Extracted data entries
────

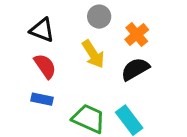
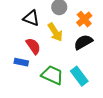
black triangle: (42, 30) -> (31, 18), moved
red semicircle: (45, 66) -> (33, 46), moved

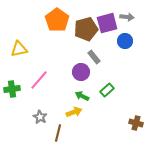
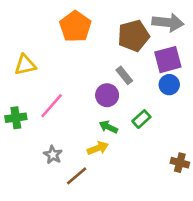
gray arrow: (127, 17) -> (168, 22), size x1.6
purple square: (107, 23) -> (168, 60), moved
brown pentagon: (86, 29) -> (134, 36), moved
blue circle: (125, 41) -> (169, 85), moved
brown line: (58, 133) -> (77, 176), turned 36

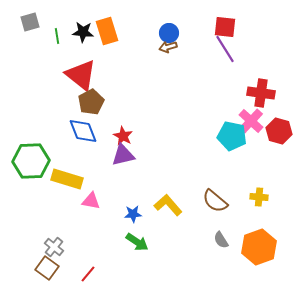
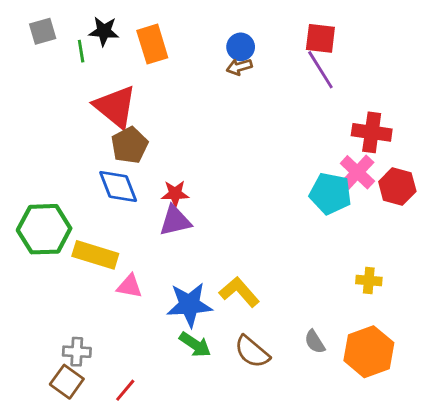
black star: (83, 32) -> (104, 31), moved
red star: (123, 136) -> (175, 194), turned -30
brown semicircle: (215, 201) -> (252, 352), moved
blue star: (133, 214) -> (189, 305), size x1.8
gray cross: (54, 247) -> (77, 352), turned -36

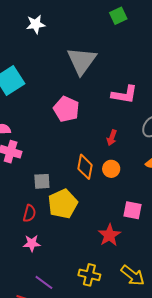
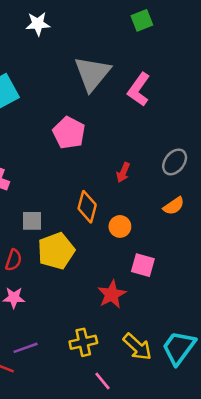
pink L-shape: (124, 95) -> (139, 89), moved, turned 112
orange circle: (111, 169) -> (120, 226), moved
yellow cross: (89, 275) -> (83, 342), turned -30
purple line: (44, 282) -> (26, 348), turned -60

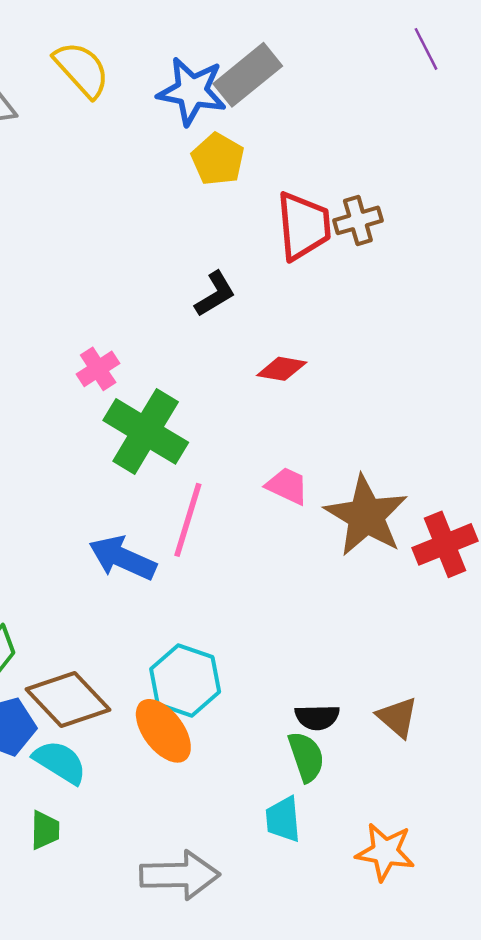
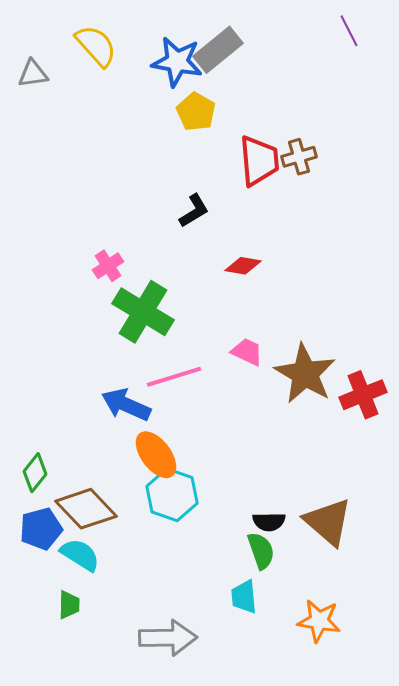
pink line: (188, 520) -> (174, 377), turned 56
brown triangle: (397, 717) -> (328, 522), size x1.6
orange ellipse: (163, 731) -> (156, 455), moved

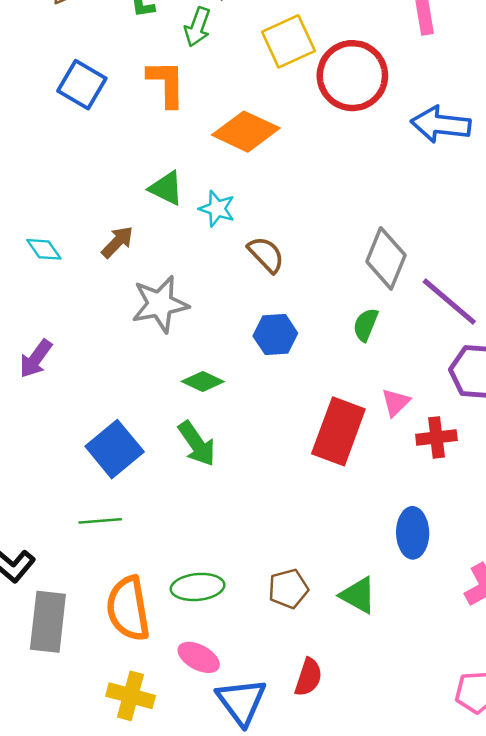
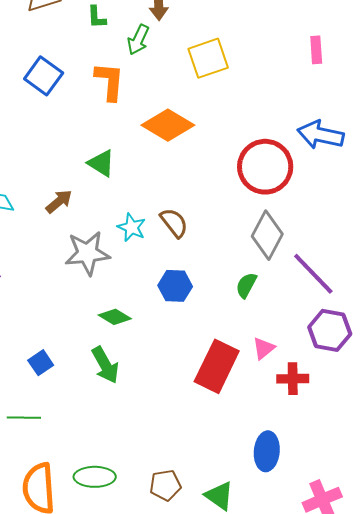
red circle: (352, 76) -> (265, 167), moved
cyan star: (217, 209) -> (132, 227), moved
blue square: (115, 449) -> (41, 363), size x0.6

────

* _What is being asked_
Going by the data above, give back only the lines from the one containing "brown pentagon: (86, 29) -> (134, 36), moved" through the one containing "gray cross: (54, 247)", exactly as they stand, both ends included and no images.

* _Response to the task_
brown pentagon: (86, 29) -> (134, 36), moved
blue circle: (125, 41) -> (169, 85), moved
brown line: (58, 133) -> (77, 176), turned 36

black star: (83, 32) -> (104, 31), moved
red star: (123, 136) -> (175, 194), turned -30
brown semicircle: (215, 201) -> (252, 352), moved
blue star: (133, 214) -> (189, 305), size x1.8
gray cross: (54, 247) -> (77, 352), turned -36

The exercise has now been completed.